● **Problem requirements**: Within the records below, how many lines contain "LAMP"? The answer is that number alone.

● **Material shown**:
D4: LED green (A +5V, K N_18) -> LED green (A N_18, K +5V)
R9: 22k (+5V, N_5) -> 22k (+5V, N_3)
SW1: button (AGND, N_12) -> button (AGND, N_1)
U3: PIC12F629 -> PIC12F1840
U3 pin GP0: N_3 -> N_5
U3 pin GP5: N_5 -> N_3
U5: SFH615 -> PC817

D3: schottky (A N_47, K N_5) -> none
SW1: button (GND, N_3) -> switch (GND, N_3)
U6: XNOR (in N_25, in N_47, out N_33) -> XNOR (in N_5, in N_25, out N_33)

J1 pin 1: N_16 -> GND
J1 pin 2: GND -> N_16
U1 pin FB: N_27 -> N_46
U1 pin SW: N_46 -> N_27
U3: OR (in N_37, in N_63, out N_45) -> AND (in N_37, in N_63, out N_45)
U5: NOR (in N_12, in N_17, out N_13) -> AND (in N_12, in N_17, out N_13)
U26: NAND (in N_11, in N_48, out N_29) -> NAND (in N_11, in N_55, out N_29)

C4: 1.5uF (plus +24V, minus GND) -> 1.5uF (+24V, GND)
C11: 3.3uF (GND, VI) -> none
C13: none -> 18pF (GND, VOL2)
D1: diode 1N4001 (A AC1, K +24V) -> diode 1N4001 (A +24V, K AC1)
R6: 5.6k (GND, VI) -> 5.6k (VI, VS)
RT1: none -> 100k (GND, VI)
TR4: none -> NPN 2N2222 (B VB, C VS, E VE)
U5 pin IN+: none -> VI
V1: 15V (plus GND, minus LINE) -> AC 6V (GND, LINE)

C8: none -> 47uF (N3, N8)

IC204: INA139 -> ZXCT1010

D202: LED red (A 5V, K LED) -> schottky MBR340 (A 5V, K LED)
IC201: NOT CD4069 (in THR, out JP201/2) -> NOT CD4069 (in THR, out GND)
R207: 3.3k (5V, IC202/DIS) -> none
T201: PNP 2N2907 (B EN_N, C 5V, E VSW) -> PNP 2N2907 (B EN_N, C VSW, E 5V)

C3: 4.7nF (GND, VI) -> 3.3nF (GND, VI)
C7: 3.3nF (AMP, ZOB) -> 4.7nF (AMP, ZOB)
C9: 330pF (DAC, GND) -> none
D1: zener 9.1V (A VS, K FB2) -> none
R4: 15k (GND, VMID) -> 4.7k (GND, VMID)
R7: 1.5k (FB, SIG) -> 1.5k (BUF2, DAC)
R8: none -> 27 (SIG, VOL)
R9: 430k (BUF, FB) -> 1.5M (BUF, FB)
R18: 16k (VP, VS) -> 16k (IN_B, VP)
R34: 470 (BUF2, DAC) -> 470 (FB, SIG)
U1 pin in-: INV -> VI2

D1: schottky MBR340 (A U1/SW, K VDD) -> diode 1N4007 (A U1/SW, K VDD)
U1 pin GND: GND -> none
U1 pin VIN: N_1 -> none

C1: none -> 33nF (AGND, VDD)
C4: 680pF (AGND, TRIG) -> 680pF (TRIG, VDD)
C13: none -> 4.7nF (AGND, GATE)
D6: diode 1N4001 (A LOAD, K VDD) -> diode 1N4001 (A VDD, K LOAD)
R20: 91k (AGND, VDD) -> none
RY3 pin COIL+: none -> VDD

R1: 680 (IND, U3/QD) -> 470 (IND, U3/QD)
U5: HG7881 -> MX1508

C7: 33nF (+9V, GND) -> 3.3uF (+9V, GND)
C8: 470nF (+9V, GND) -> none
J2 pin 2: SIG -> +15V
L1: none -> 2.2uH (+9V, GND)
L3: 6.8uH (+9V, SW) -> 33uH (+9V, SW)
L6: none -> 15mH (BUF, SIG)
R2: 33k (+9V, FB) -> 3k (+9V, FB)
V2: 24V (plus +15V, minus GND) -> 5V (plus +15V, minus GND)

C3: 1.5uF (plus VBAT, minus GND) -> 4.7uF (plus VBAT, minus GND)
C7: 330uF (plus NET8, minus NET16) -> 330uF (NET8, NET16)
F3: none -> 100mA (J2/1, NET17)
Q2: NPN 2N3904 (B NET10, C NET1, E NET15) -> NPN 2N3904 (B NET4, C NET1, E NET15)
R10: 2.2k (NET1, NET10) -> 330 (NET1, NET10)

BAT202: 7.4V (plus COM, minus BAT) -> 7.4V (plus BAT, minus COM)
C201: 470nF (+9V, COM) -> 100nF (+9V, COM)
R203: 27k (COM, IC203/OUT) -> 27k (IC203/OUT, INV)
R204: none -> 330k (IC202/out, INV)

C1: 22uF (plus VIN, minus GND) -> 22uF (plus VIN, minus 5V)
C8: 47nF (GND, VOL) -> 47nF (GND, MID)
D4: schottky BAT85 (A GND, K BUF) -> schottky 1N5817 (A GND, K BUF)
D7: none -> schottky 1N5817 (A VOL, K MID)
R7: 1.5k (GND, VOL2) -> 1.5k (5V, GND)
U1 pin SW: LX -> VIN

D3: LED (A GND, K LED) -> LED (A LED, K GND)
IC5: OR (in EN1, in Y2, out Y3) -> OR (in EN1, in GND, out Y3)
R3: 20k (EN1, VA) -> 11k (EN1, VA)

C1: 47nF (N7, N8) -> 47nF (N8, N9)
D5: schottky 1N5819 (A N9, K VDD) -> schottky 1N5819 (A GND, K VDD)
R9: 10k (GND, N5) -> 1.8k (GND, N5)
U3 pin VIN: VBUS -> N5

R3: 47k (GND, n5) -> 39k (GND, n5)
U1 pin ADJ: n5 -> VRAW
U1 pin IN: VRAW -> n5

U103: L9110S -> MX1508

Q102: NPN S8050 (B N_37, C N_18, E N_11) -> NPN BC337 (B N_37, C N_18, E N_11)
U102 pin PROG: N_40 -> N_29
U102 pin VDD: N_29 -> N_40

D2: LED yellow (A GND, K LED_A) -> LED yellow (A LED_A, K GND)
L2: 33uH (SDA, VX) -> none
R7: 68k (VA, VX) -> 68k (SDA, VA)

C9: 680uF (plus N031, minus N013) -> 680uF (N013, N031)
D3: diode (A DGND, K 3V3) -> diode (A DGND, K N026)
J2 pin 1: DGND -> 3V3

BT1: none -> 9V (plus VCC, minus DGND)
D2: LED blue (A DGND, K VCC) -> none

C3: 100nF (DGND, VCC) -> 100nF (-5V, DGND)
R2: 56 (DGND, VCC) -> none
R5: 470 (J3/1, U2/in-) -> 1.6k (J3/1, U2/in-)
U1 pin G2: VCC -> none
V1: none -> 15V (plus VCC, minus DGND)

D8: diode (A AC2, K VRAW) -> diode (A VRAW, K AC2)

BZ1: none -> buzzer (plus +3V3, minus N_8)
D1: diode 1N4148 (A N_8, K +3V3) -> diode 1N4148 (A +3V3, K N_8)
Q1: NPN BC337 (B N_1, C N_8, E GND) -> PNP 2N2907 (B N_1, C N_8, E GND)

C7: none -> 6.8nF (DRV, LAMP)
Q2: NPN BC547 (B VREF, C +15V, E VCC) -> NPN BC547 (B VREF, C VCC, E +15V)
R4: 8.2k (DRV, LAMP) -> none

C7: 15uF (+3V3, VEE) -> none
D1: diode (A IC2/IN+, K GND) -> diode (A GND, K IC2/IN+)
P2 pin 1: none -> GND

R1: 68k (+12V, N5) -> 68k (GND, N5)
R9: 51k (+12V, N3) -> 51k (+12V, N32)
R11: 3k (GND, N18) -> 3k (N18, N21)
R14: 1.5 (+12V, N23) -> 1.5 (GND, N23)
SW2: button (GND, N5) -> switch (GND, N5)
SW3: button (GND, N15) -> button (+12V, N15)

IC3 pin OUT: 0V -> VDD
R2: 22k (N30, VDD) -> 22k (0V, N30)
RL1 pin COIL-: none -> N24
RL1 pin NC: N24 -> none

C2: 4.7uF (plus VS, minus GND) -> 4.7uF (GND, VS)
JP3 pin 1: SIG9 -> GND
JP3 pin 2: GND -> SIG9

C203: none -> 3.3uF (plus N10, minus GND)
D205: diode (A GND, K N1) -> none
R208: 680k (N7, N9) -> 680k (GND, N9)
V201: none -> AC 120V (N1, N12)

● **Response below**: 2